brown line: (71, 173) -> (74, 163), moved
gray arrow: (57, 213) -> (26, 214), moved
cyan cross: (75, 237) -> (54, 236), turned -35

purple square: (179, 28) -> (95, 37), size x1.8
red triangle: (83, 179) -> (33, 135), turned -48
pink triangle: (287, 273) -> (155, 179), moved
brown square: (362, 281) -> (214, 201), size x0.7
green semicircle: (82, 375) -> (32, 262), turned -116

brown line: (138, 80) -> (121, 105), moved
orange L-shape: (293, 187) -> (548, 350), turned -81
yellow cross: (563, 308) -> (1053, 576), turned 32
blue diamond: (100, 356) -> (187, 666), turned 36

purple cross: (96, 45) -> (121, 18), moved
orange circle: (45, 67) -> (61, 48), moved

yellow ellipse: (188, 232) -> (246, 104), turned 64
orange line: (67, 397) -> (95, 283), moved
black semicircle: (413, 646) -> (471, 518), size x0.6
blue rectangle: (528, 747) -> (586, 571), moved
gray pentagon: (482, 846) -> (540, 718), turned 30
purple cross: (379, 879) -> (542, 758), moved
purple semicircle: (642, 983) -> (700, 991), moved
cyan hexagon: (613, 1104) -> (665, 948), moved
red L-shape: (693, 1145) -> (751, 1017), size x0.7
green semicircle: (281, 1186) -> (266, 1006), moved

+++

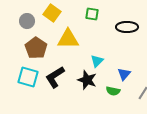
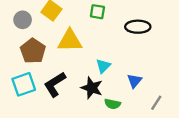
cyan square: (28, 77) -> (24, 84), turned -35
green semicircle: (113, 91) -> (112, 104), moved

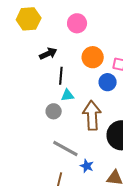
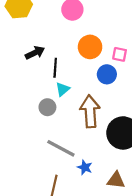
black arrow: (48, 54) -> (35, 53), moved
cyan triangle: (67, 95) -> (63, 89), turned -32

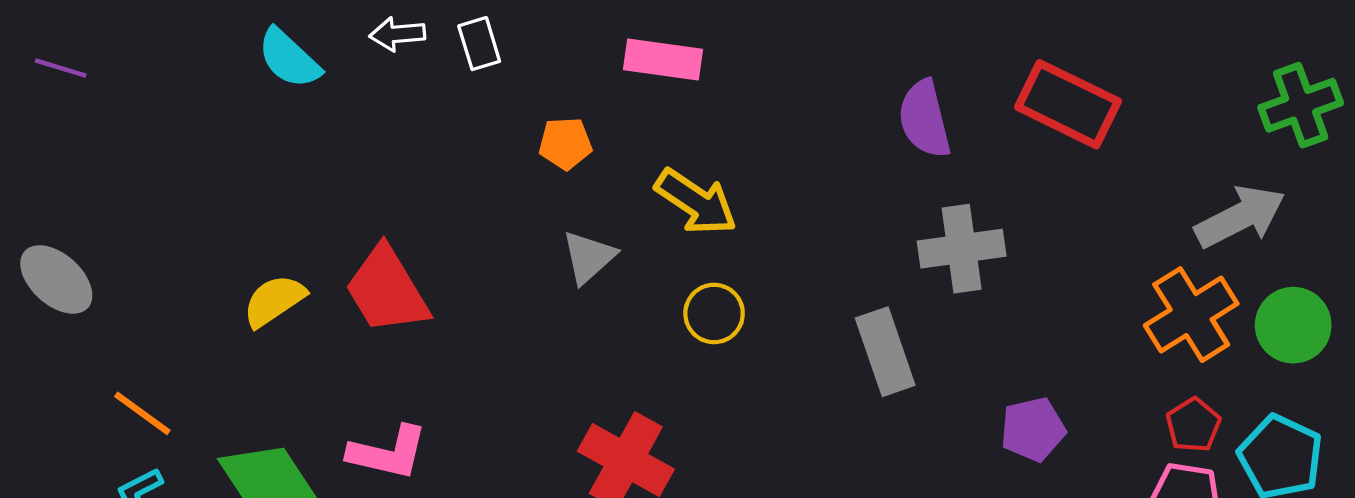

+++

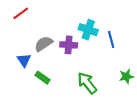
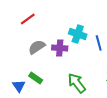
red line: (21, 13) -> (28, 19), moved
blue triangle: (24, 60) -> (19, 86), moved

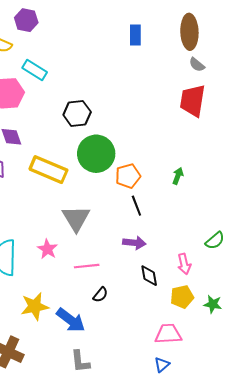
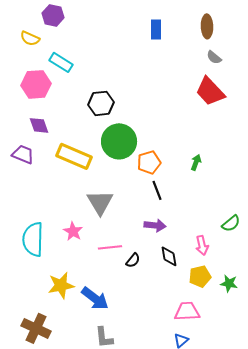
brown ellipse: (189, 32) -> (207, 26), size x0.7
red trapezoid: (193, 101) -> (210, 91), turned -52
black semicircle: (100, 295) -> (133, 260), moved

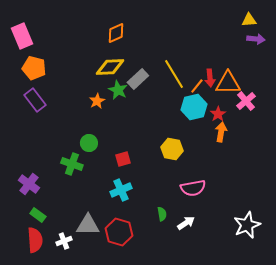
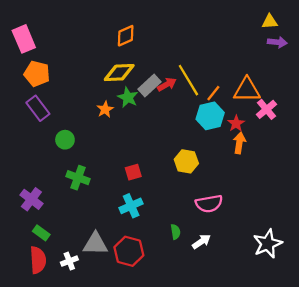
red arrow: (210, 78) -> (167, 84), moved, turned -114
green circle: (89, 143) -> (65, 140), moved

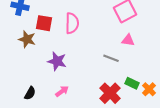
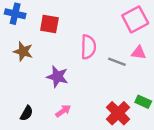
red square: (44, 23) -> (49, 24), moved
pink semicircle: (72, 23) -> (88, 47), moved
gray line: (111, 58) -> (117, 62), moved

+++

Reproduce the lines above, beginning at the line with "gray arrow: (57, 213) -> (26, 214), moved" and stopping after the line with "blue rectangle: (528, 747)", exactly as they are.

gray arrow: (57, 213) -> (26, 214), moved
cyan cross: (75, 237) -> (54, 236), turned -35

purple square: (179, 28) -> (95, 37), size x1.8
red triangle: (83, 179) -> (33, 135), turned -48
pink triangle: (287, 273) -> (155, 179), moved
brown square: (362, 281) -> (214, 201), size x0.7
green semicircle: (82, 375) -> (32, 262), turned -116

brown line: (138, 80) -> (121, 105), moved
orange L-shape: (293, 187) -> (548, 350), turned -81
yellow cross: (563, 308) -> (1053, 576), turned 32
blue diamond: (100, 356) -> (187, 666), turned 36

purple cross: (96, 45) -> (121, 18), moved
orange circle: (45, 67) -> (61, 48), moved

yellow ellipse: (188, 232) -> (246, 104), turned 64
orange line: (67, 397) -> (95, 283), moved
black semicircle: (413, 646) -> (471, 518), size x0.6
blue rectangle: (528, 747) -> (586, 571), moved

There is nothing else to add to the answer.